What is expected - Keeping pictures out, repeat the lines of the listing below exactly, starting at its first line and finishing with the one that holds "R14: 5.6k (N2, N8) -> 4.7k (N2, N8)".

Listed records -
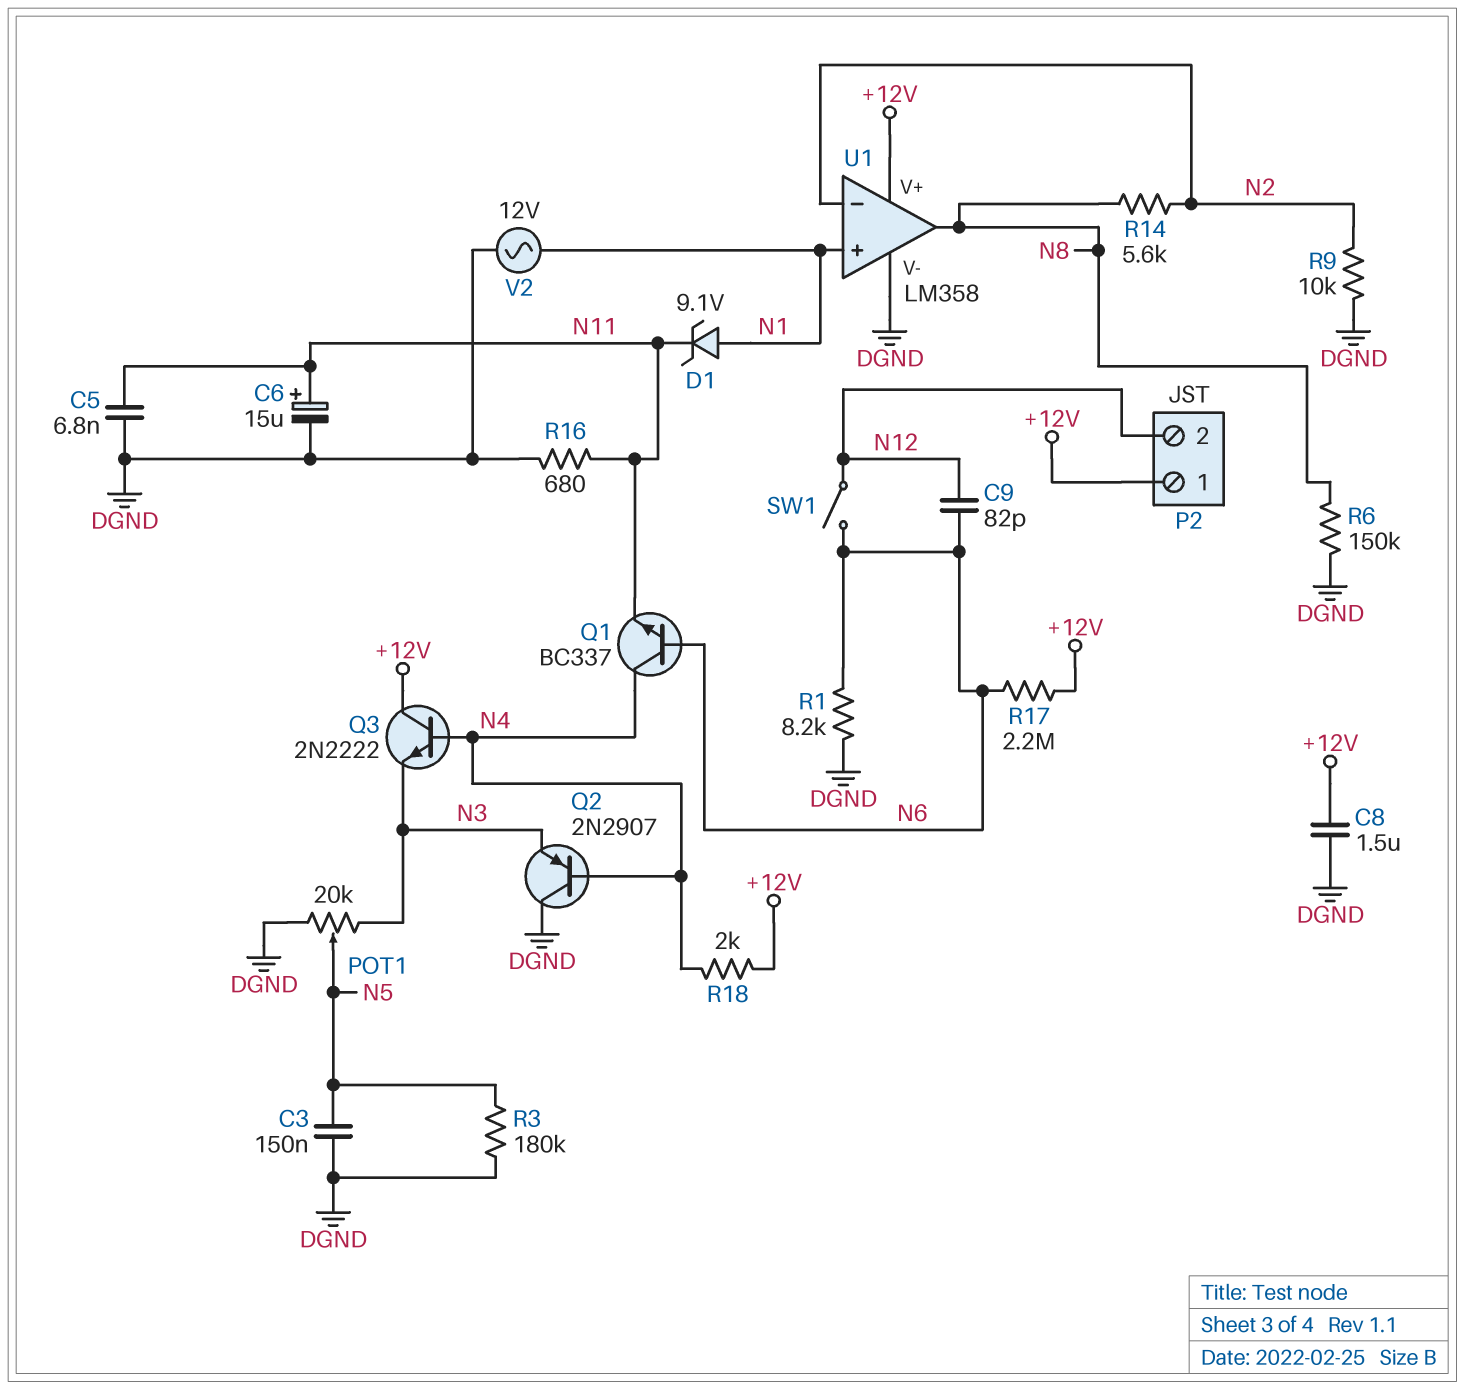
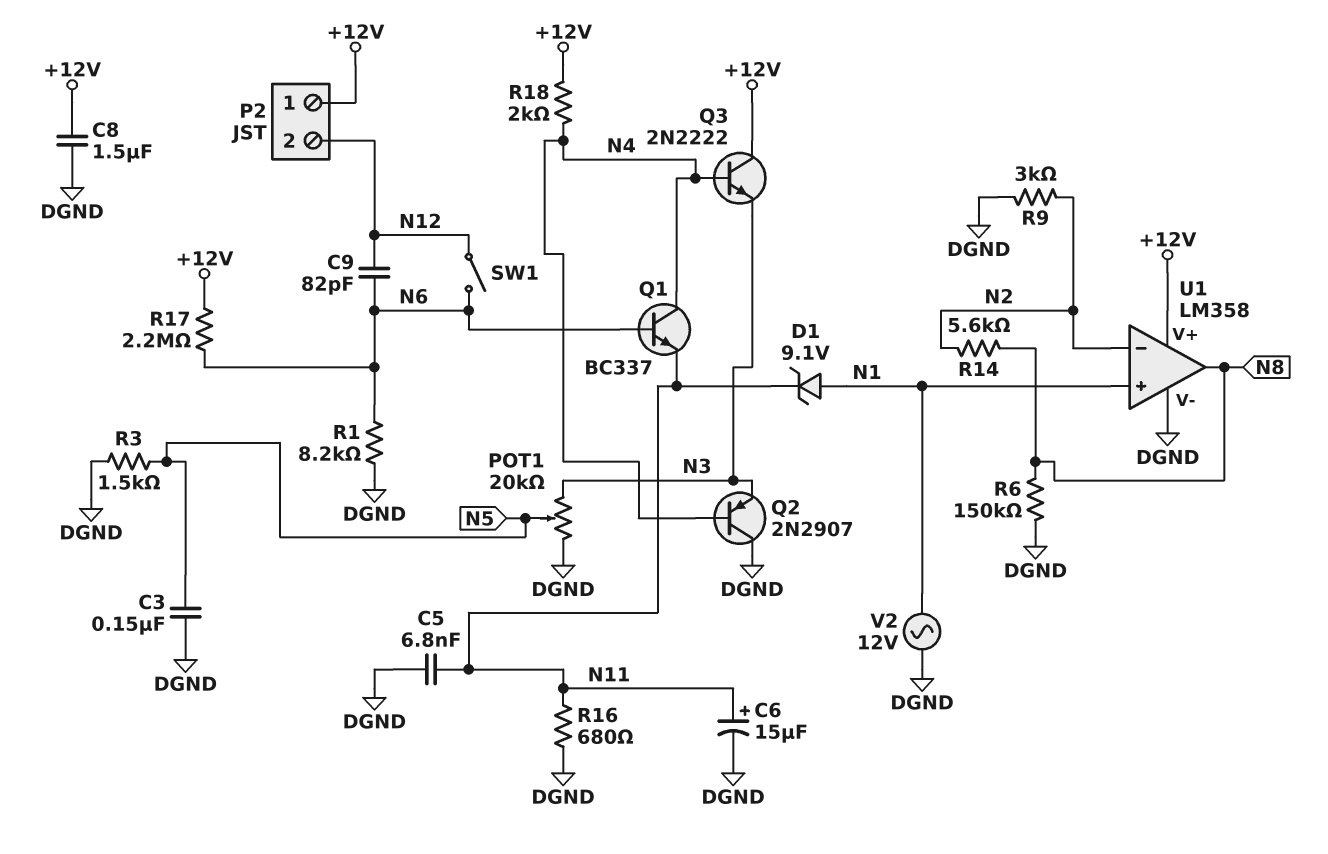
R3: 180k (DGND, N5) -> 1.5k (DGND, N5)
R9: 10k (DGND, N2) -> 3k (DGND, N2)

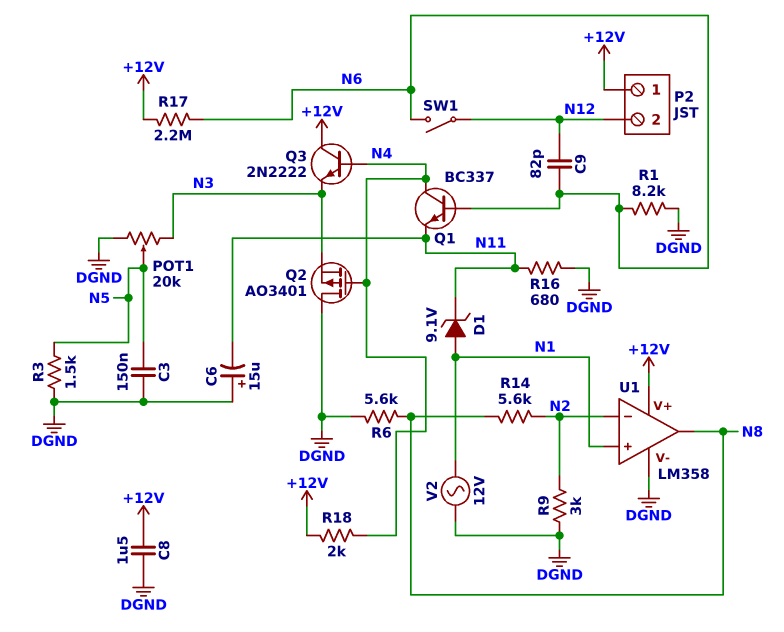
C5: 6.8nF (DGND, N11) -> none
C6: 15uF (plus N11, minus DGND) -> 15uF (plus DGND, minus N11)
Q2: PNP 2N2907 (B N4, C DGND, E N3) -> PMOS AO3401 (G N4, D DGND, S N3)
R6: 150k (DGND, N8) -> 5.6k (DGND, N8)

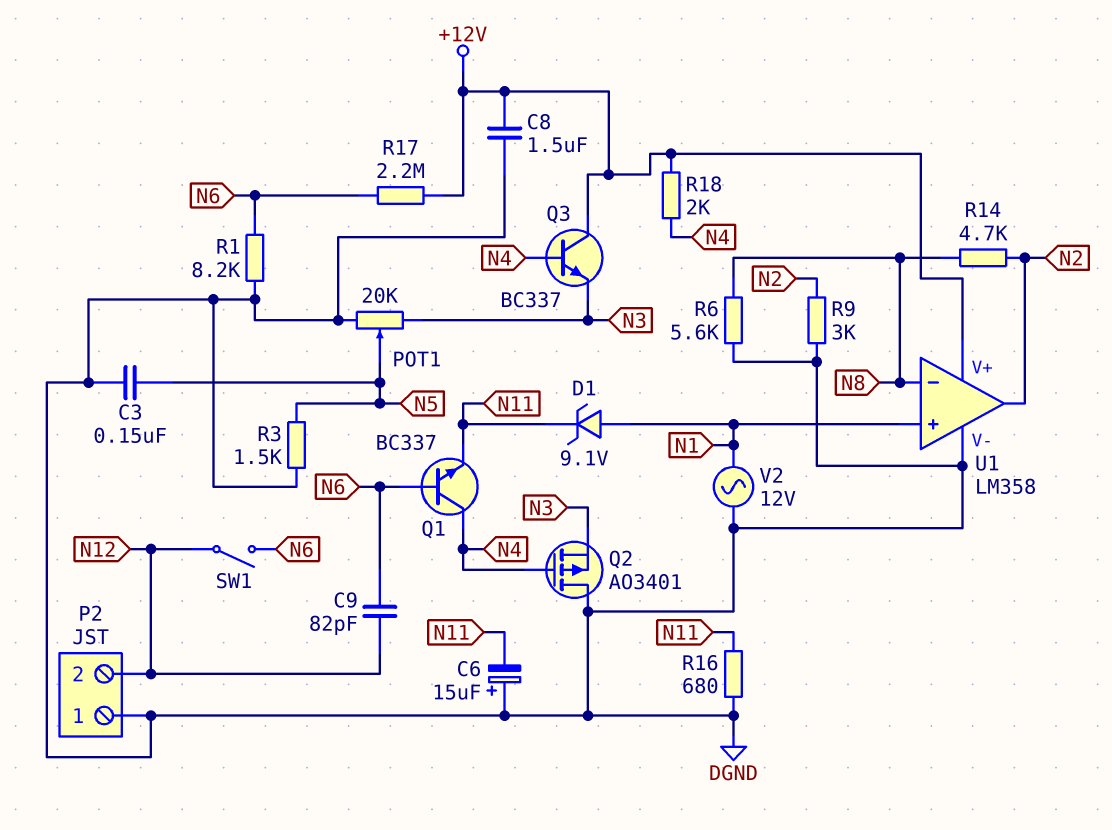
P2 pin 1: +12V -> DGND
Q3: NPN 2N2222 (B N4, C +12V, E N3) -> NPN BC337 (B N4, C +12V, E N3)
R14: 5.6k (N2, N8) -> 4.7k (N2, N8)
U1 pin in-: N2 -> N8
U1 pin out: N8 -> N2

Result -
R3: 180k (DGND, N5) -> 1.5k (DGND, N5)
R9: 10k (DGND, N2) -> 3k (DGND, N2)

C5: 6.8nF (DGND, N11) -> none
C6: 15uF (plus N11, minus DGND) -> 15uF (plus DGND, minus N11)
Q2: PNP 2N2907 (B N4, C DGND, E N3) -> PMOS AO3401 (G N4, D DGND, S N3)
R6: 150k (DGND, N8) -> 5.6k (DGND, N8)

P2 pin 1: +12V -> DGND
Q3: NPN 2N2222 (B N4, C +12V, E N3) -> NPN BC337 (B N4, C +12V, E N3)
R14: 5.6k (N2, N8) -> 4.7k (N2, N8)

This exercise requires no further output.